§ Problem statement:
Can you copy the entries below word for word, from the first line up to and including the line containing "green hexagon: moved 5"?
>> Start Stored data
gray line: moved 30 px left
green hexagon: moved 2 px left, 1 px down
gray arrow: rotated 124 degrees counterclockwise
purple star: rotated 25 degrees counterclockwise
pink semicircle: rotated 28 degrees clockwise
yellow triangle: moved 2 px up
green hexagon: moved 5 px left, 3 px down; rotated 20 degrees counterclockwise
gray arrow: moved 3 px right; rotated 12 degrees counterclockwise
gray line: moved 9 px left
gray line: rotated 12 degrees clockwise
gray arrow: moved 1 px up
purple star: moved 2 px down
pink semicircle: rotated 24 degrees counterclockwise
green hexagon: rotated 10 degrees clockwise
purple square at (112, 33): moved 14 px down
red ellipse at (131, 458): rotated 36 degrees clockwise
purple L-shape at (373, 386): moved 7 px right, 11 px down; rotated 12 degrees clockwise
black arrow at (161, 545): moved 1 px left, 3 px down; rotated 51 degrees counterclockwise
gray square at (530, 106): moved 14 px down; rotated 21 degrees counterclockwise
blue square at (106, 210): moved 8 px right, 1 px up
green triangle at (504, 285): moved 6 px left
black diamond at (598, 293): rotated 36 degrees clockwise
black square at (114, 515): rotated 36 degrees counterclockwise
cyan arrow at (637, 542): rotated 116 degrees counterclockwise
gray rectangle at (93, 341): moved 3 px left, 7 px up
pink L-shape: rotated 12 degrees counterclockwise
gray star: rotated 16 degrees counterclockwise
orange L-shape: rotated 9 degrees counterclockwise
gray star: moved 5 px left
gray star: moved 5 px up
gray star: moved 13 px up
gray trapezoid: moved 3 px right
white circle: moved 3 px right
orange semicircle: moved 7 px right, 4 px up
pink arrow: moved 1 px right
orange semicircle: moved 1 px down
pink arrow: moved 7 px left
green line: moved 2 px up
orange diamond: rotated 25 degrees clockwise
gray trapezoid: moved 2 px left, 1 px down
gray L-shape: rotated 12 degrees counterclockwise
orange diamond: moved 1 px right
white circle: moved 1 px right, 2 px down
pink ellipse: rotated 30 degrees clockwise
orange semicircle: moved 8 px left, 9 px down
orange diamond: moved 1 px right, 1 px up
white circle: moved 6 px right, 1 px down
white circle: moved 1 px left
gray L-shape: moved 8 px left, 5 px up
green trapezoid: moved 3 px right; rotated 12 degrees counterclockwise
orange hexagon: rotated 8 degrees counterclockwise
>> End Stored data
§ Output for this exercise:
gray line: moved 30 px left
green hexagon: moved 2 px left, 1 px down
gray arrow: rotated 124 degrees counterclockwise
purple star: rotated 25 degrees counterclockwise
pink semicircle: rotated 28 degrees clockwise
yellow triangle: moved 2 px up
green hexagon: moved 5 px left, 3 px down; rotated 20 degrees counterclockwise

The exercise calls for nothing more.